GOAL OF THE EXERCISE => Go through the records below and copy out every line holding "lost".

[EXERCISE MATERIALS Boundary: Start]

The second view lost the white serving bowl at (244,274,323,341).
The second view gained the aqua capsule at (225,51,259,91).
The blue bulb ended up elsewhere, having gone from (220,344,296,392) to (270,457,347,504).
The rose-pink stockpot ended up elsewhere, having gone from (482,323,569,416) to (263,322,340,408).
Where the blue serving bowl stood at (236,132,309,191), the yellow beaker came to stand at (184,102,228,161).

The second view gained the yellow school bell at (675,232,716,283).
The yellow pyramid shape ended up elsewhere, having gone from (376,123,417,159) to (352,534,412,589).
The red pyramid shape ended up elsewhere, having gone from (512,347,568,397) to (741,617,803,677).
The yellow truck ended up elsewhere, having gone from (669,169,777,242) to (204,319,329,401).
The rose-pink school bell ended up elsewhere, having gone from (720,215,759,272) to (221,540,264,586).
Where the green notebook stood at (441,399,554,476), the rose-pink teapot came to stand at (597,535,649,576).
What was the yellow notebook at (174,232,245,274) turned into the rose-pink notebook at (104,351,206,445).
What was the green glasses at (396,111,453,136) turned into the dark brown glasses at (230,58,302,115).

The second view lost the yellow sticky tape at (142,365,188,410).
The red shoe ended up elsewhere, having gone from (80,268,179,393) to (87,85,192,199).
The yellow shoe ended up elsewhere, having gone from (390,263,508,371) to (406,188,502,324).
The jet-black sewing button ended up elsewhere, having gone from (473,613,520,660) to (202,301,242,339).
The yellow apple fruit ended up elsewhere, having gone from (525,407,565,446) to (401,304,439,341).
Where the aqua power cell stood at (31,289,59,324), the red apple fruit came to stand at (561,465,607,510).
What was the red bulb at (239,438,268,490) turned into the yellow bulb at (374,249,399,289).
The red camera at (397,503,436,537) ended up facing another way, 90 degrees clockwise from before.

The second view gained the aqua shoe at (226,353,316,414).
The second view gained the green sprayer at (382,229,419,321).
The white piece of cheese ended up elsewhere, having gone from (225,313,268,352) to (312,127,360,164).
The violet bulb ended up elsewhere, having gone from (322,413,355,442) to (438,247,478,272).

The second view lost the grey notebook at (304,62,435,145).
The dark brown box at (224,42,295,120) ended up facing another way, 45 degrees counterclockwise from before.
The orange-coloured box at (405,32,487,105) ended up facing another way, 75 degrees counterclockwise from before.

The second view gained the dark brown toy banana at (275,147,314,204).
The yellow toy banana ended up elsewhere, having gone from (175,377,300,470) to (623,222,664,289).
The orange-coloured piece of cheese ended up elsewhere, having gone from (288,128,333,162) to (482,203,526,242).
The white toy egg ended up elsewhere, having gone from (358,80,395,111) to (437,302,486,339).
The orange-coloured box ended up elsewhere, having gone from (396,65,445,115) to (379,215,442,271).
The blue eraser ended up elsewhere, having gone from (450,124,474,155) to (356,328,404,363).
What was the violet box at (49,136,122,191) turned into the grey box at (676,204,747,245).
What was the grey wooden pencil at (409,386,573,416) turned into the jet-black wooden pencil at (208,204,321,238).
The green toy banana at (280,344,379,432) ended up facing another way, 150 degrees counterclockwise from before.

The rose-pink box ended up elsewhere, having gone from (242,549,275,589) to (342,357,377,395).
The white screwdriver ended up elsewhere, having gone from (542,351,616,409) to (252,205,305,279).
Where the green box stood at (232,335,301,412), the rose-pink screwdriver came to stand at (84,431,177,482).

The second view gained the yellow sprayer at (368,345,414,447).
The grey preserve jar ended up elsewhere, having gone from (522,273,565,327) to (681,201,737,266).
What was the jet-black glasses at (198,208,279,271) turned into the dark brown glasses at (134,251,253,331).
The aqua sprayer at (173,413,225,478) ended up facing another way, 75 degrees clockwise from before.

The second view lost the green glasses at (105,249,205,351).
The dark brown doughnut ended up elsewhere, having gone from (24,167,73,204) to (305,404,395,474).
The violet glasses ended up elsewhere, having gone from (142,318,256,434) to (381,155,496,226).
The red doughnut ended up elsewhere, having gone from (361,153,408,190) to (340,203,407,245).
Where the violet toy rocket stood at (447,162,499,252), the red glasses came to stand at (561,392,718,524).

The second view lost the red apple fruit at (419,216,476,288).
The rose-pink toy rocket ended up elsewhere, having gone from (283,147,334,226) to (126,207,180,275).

[EXERCISE MATERIALS Boundary: End]

FINISHED EXERCISE =>
The second view lost the white serving bowl at (244,274,323,341).
The second view lost the yellow sticky tape at (142,365,188,410).
The second view lost the grey notebook at (304,62,435,145).
The second view lost the green glasses at (105,249,205,351).
The second view lost the red apple fruit at (419,216,476,288).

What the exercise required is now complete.